The lines wanted are those in the data below that include "fork".

# Extracted records
++++++++++++++++++++

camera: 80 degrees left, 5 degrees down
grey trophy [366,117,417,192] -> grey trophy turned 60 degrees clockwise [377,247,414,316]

++++++++++++++++++++

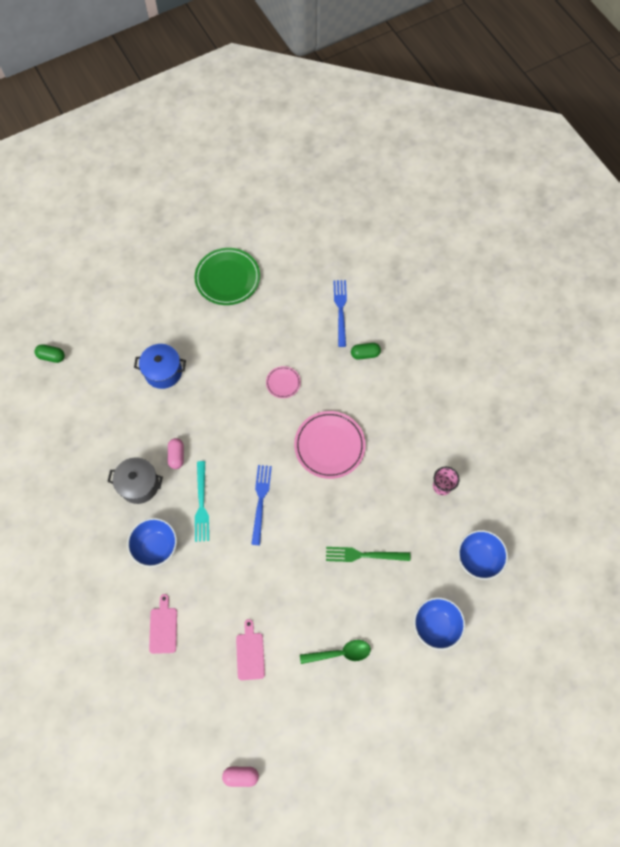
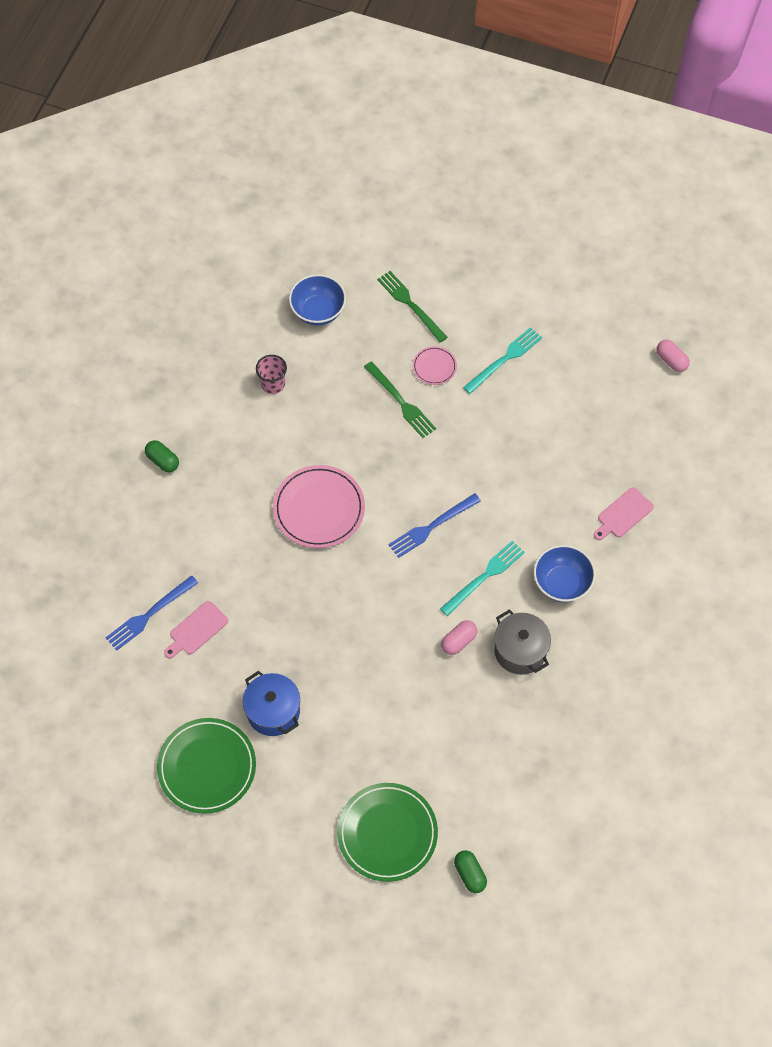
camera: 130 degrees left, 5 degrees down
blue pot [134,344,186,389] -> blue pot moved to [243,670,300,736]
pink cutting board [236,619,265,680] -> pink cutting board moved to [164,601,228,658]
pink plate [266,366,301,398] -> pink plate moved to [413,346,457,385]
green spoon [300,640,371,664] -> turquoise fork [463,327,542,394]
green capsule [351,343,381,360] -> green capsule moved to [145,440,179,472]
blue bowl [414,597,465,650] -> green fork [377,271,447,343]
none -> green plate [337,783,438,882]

++++++++++++++++++++

# Solution below
green spoon [300,640,371,664] -> turquoise fork [463,327,542,394]
blue bowl [414,597,465,650] -> green fork [377,271,447,343]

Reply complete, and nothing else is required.